- _Task to complete_: When you reach the line containing "(364, 331) = (585, 180): white" in the data below, begin returning lines exactly as written, and stop once the line containing "(753, 711) = (216, 163): yellow" has been returned.

- _Data excerpts_:
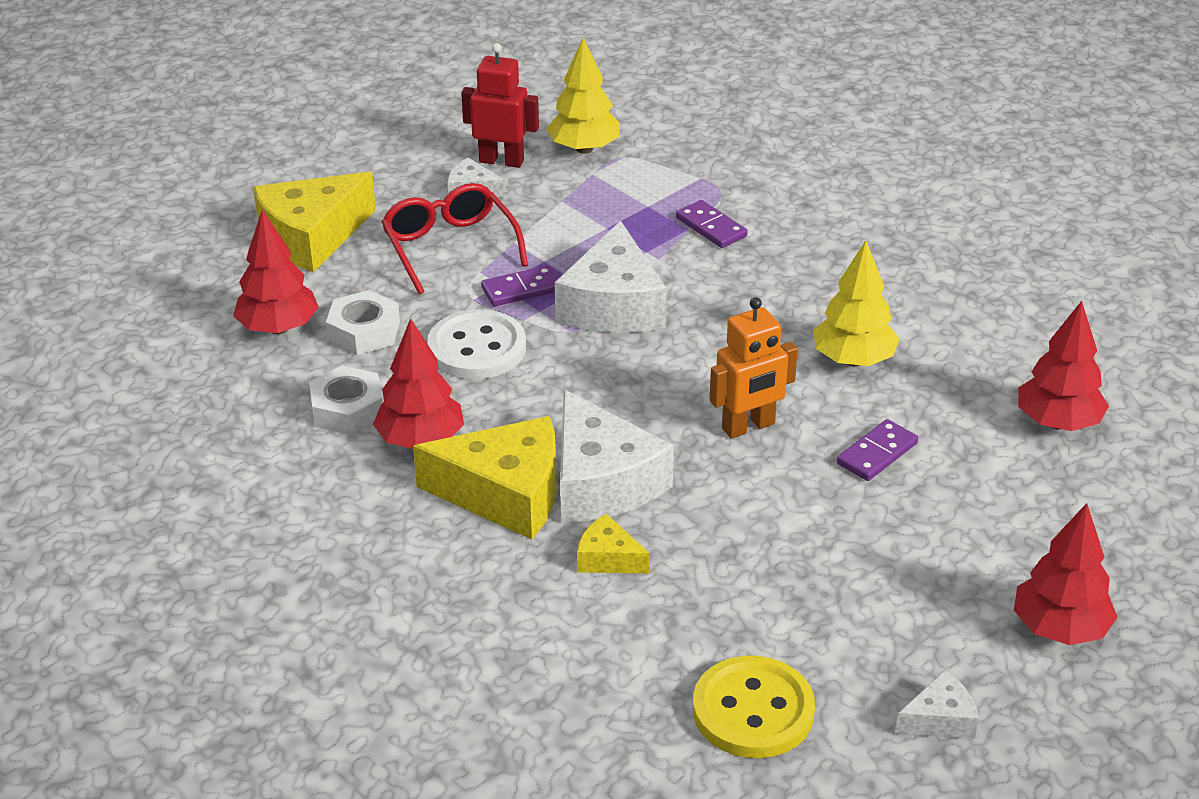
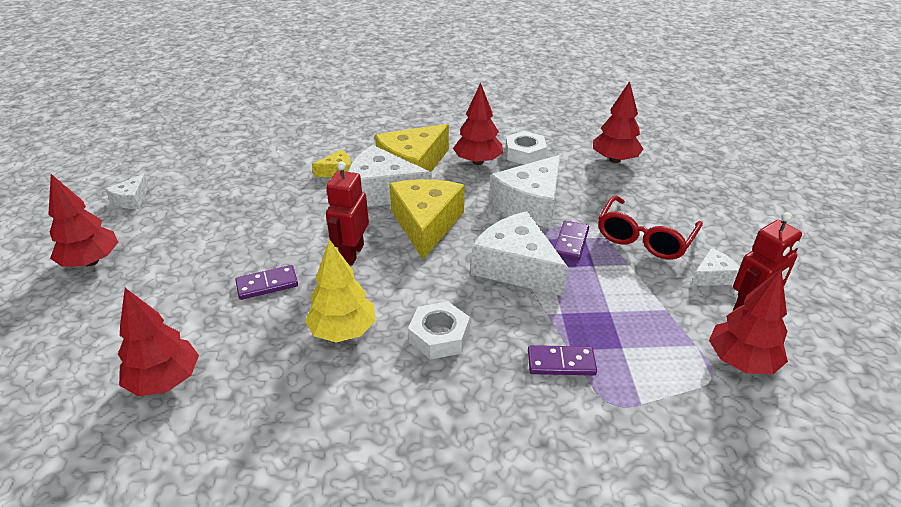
camera: 130 degrees right, 0 degrees up
(311, 237) = (701, 198): yellow cheese -> yellow cheese (426, 224)
(364, 331) = (585, 180): white nut -> white nut (439, 336)
(450, 247) = (644, 238): red glasses -> red glasses turned 105 degrees clockwise
(477, 348) = (530, 204): white button -> white cheese
(584, 149) = (741, 361): yellow tree -> red tree
(748, 427) = (352, 254): orange robot -> red robot
(753, 711) = (216, 163): yellow button -> none
(877, 453) = (267, 284): purple domino -> purple domino turned 75 degrees clockwise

- _Answer box_:
(364, 331) = (585, 180): white nut -> white nut (439, 336)
(450, 247) = (644, 238): red glasses -> red glasses turned 105 degrees clockwise
(477, 348) = (530, 204): white button -> white cheese
(584, 149) = (741, 361): yellow tree -> red tree
(748, 427) = (352, 254): orange robot -> red robot
(753, 711) = (216, 163): yellow button -> none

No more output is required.